• _WHAT NEEDS TO BE DONE_
Where the word "RELAY" shows up in a line below, that line is counted. State how many lines are counted, without any other words.

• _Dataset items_
------------------------------------------------

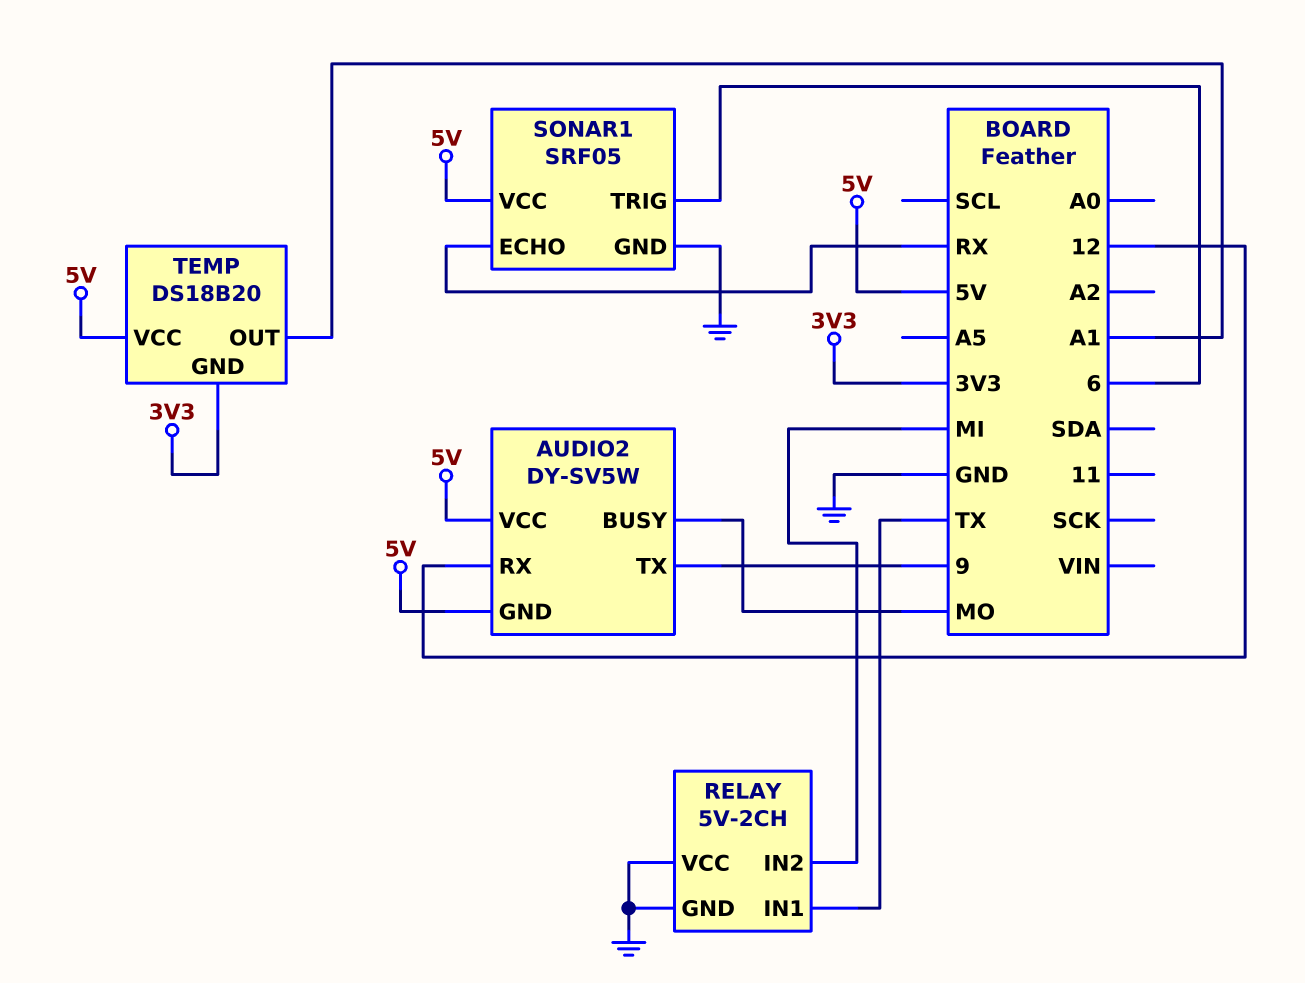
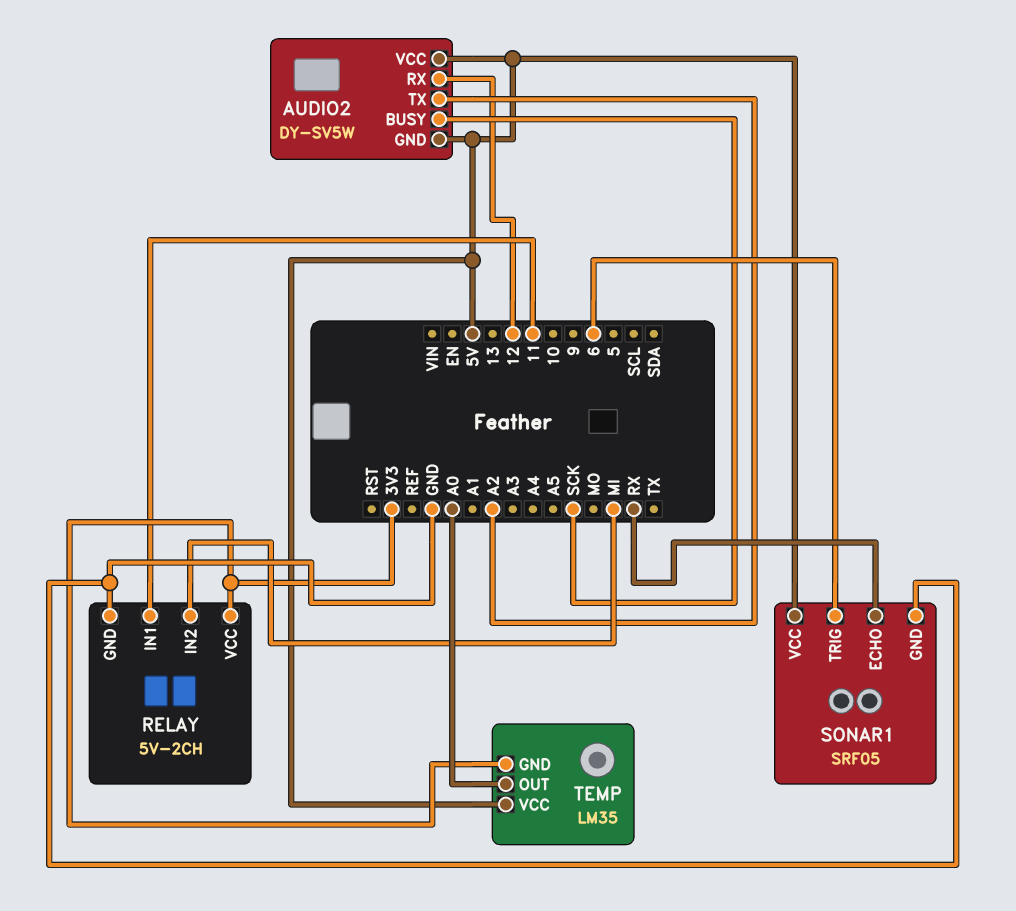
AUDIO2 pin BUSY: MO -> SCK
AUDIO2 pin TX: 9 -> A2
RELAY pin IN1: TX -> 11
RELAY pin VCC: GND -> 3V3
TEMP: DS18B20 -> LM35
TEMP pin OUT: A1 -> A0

------------------------------------------------

• _TASK RESULT_
2